**Exercise brief**
Every line below from the one with "camera: 80 degrees left, 0 degrees up" through the one with "(210, 360) = (394, 174): none -> red bell" is to be repeated exactly, with no picture among them.

--- START ---

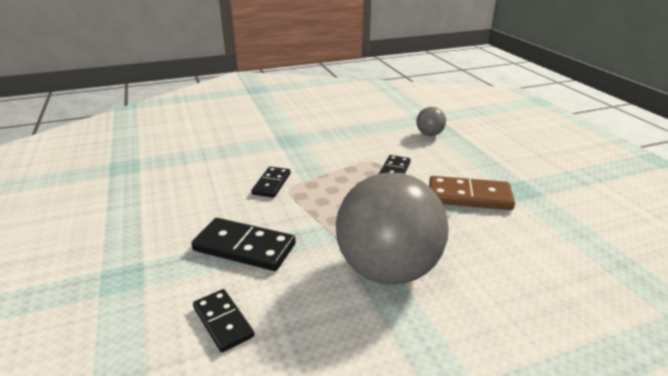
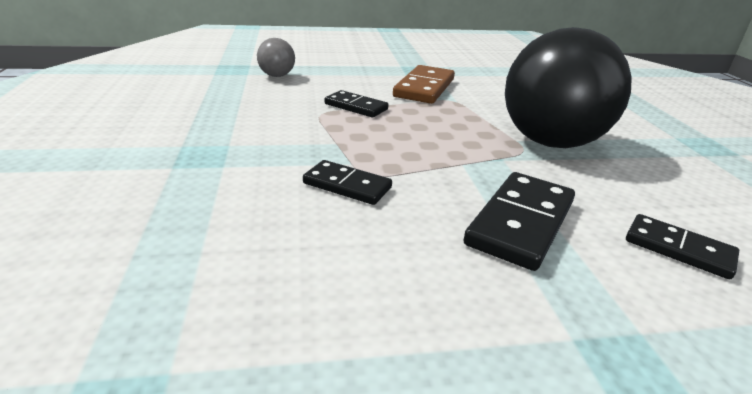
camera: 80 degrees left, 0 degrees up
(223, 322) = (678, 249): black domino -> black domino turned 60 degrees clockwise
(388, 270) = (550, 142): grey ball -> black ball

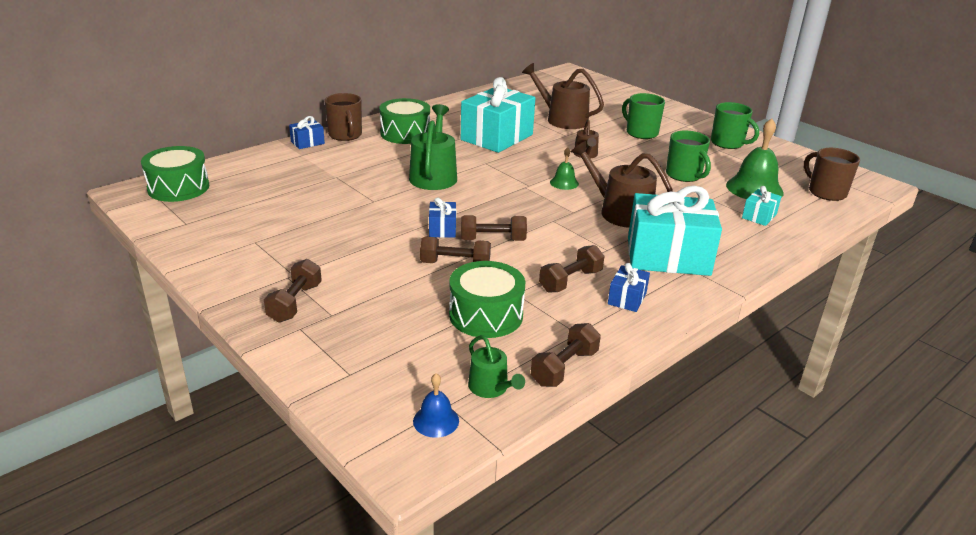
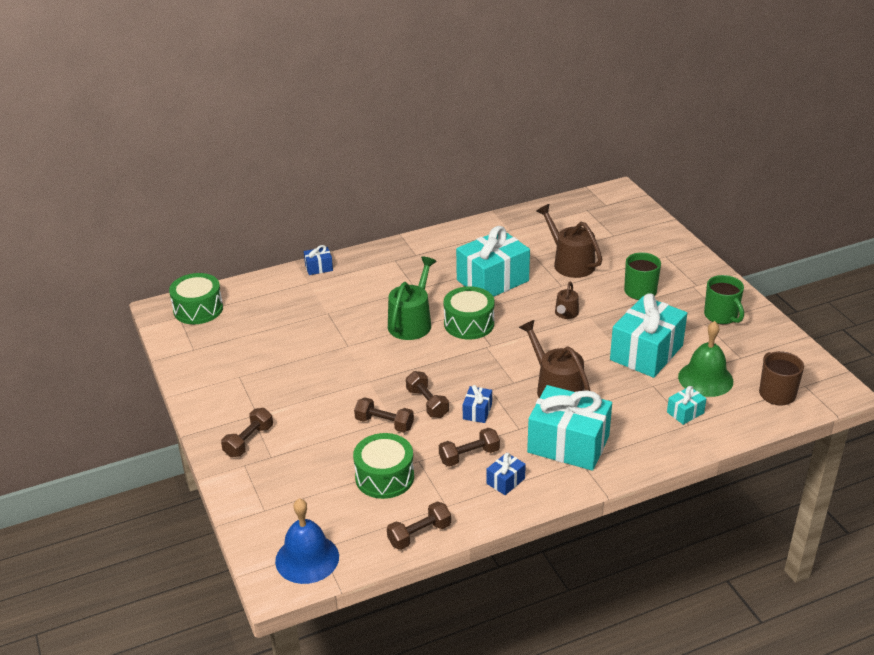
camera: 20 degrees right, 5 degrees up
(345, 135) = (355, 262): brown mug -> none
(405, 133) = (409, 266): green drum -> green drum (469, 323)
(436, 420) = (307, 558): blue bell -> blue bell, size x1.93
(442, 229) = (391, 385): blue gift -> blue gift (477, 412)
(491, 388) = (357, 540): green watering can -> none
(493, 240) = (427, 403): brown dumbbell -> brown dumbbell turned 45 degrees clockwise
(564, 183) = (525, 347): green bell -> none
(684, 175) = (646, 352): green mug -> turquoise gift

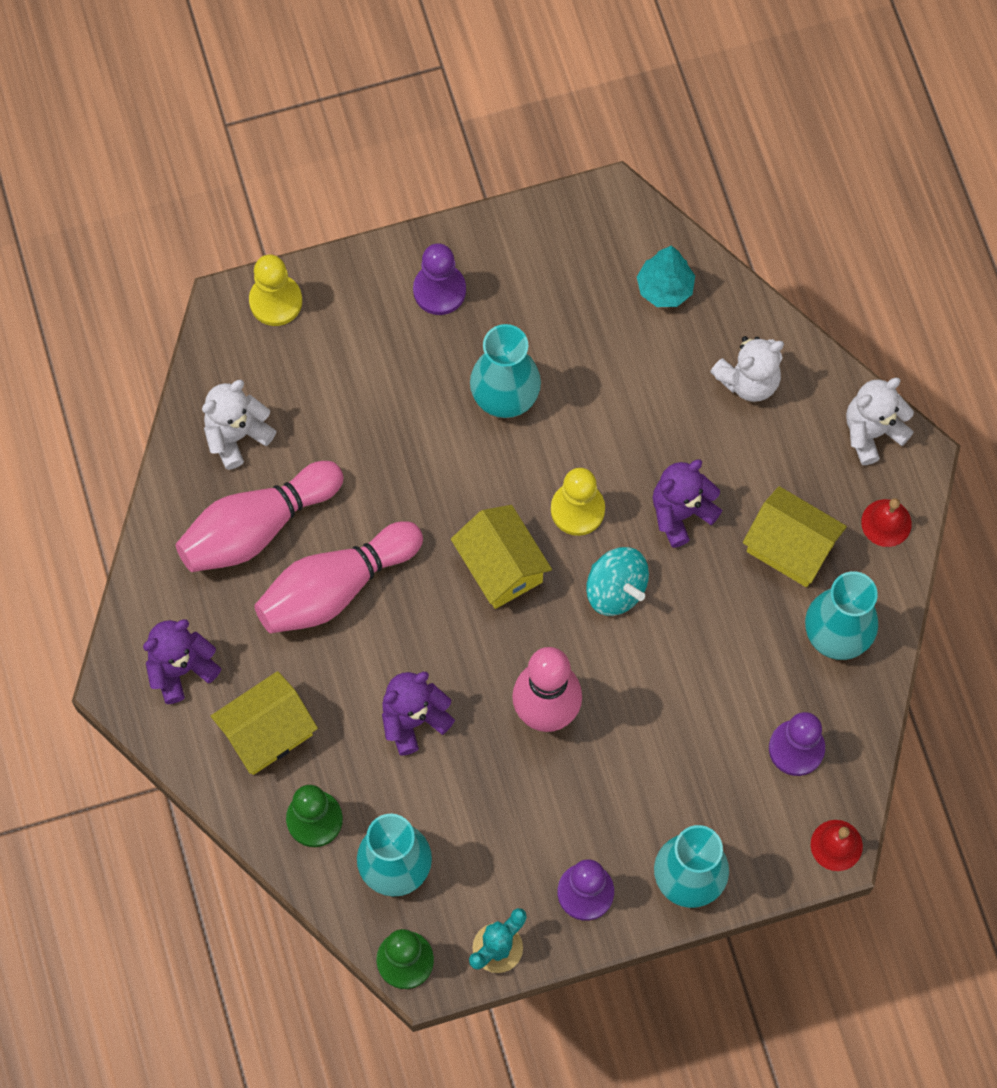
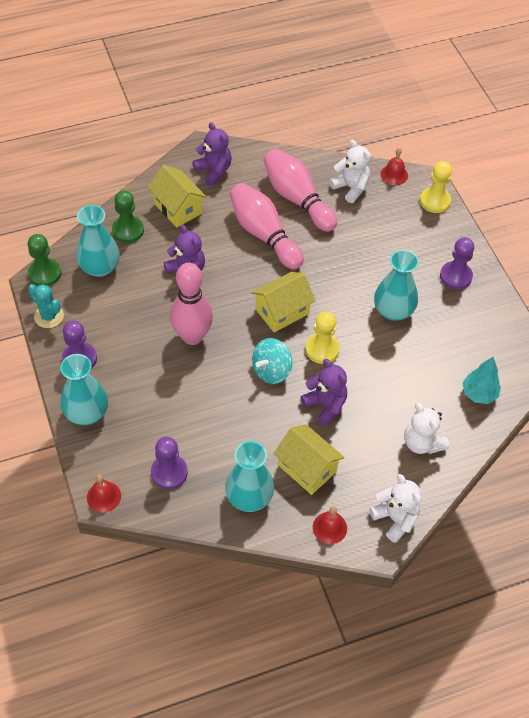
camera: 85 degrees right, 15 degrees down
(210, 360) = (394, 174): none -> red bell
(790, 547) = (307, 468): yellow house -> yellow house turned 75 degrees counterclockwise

--- END ---
--- START ---

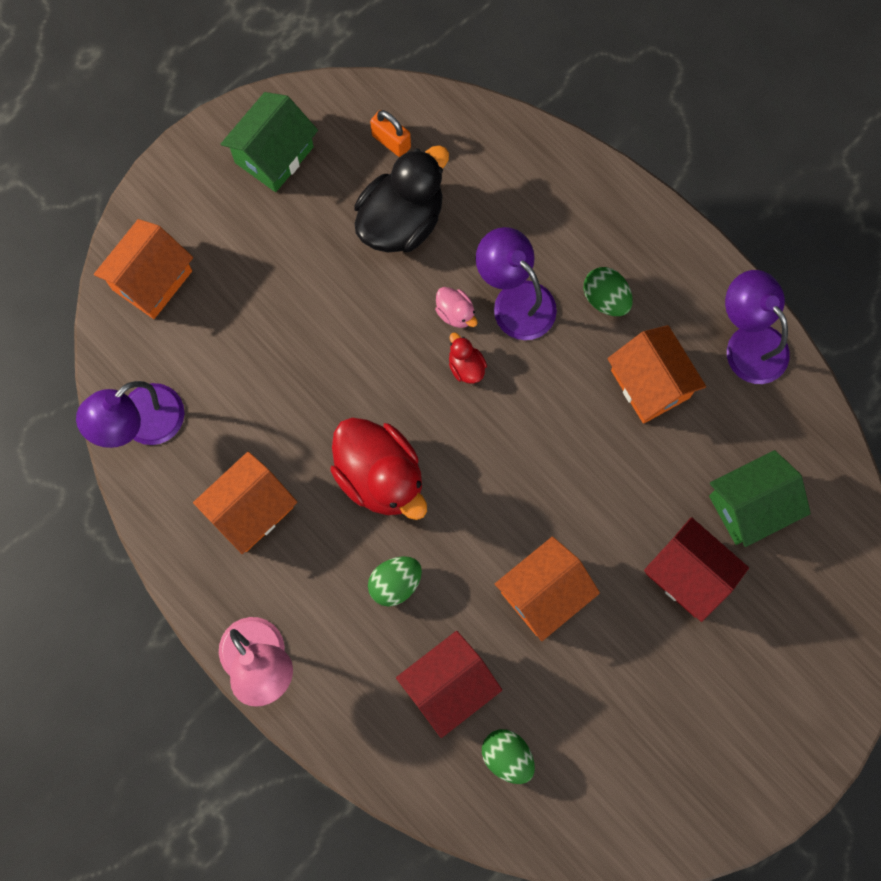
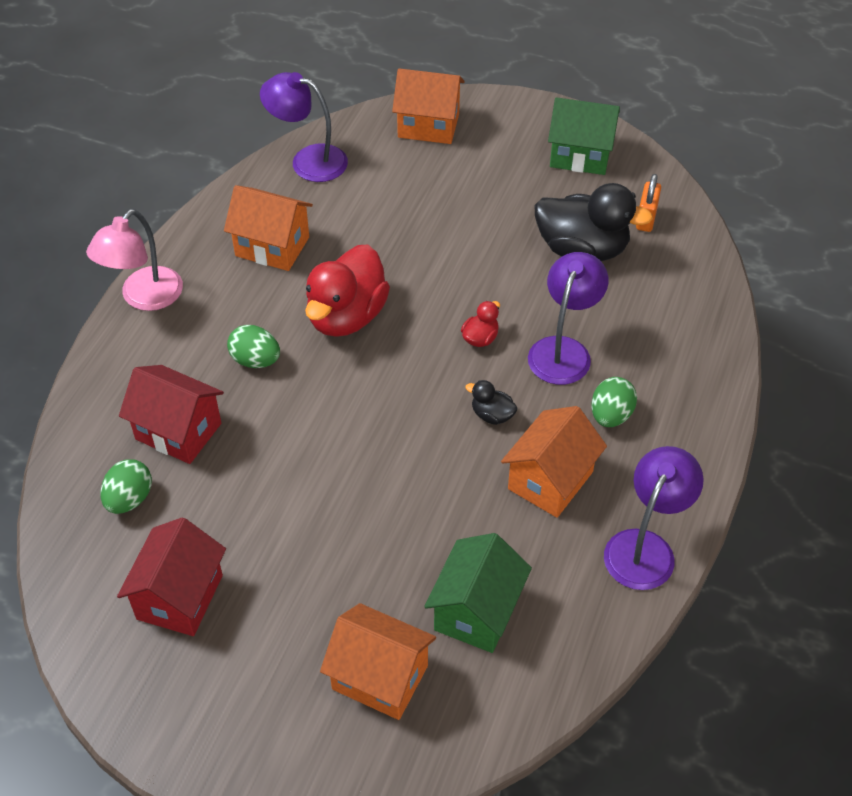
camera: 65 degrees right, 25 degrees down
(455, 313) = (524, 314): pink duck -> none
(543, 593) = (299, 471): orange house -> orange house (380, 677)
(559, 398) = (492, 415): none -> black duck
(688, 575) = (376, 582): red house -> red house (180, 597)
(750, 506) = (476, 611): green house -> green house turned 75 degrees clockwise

--- END ---

**Result of this exercise**
camera: 80 degrees left, 0 degrees up
(223, 322) = (678, 249): black domino -> black domino turned 60 degrees clockwise
(388, 270) = (550, 142): grey ball -> black ball

camera: 20 degrees right, 5 degrees up
(345, 135) = (355, 262): brown mug -> none
(405, 133) = (409, 266): green drum -> green drum (469, 323)
(436, 420) = (307, 558): blue bell -> blue bell, size x1.93
(442, 229) = (391, 385): blue gift -> blue gift (477, 412)
(491, 388) = (357, 540): green watering can -> none
(493, 240) = (427, 403): brown dumbbell -> brown dumbbell turned 45 degrees clockwise
(564, 183) = (525, 347): green bell -> none
(684, 175) = (646, 352): green mug -> turquoise gift

camera: 85 degrees right, 15 degrees down
(210, 360) = (394, 174): none -> red bell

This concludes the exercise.